*** RECORDS TO PROCESS ***
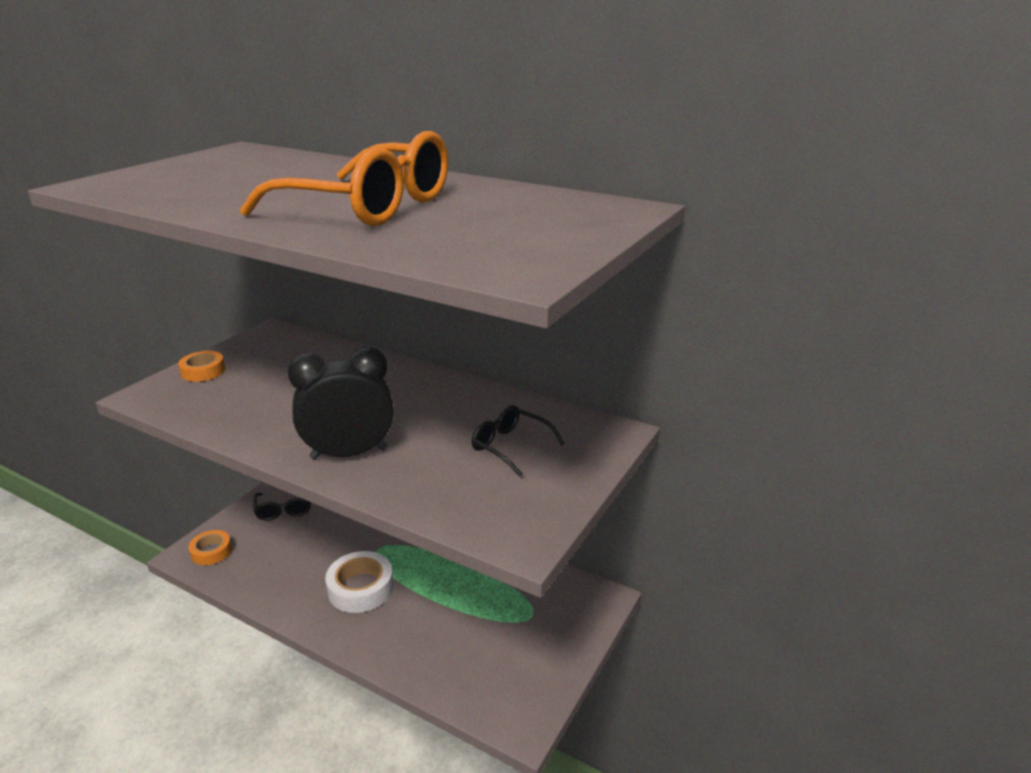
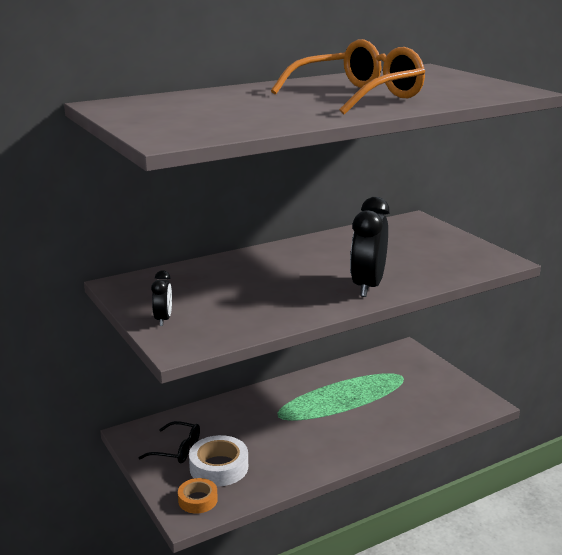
camera: 60 degrees left, 5 degrees down
orange tape [178,351,225,382] -> black clock [151,270,172,326]
white tape [325,551,394,613] -> white tape moved to [189,435,248,486]
black glasses [471,405,565,477] -> none

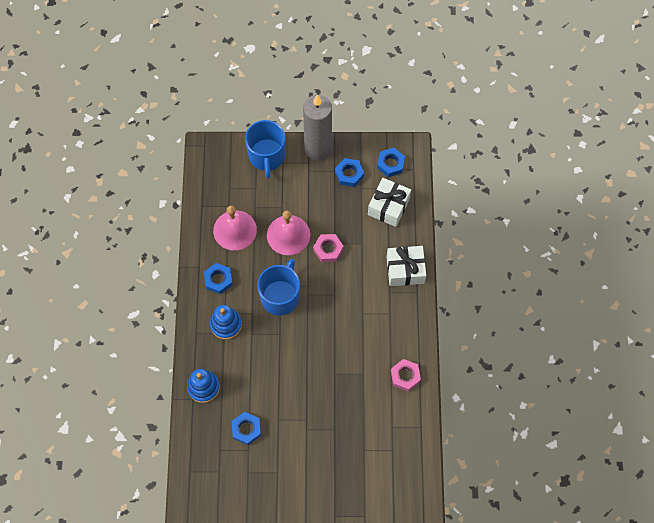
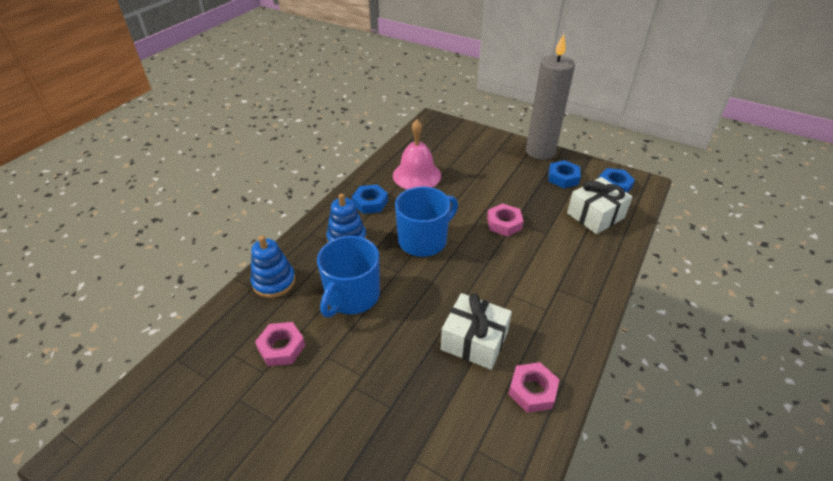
camera: 30 degrees right, 25 degrees down
blue nut [232,412,261,445] -> pink nut [255,322,305,366]
blue mug [245,120,285,179] -> blue mug moved to [317,236,380,317]
pink bell [267,211,310,255] -> none
white gift [387,246,426,286] -> white gift moved to [441,293,512,370]

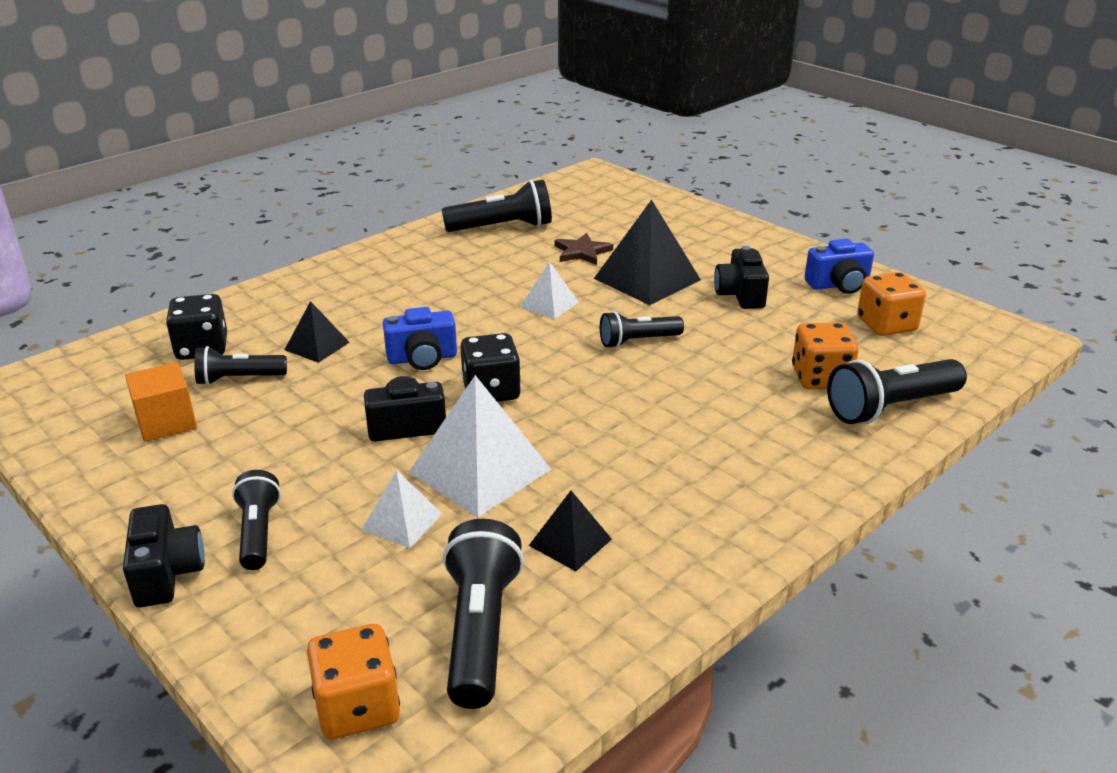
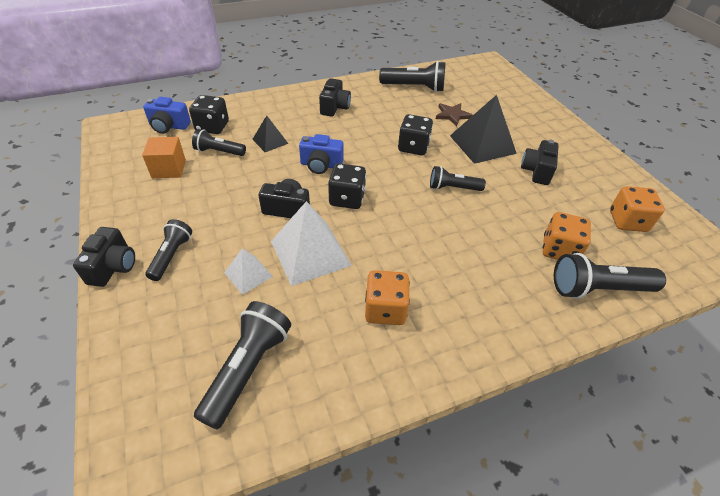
camera: 20 degrees right, 15 degrees up
orange dice [307,624,400,739] -> orange dice moved to [365,270,410,325]
white pyramid [520,262,579,319] -> black dice [398,114,433,155]
black pyramid [529,491,612,571] -> none
blue camera [804,239,874,294] -> blue camera moved to [143,97,191,134]
none -> black camera [319,79,351,117]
***
ASSIGNED TASK:
Look through the listing above and copy each line with the word "tape" in it.

ANSWER FOR THIS EXERCISE:
orange tape [178,351,225,382] -> black clock [151,270,172,326]
white tape [325,551,394,613] -> white tape moved to [189,435,248,486]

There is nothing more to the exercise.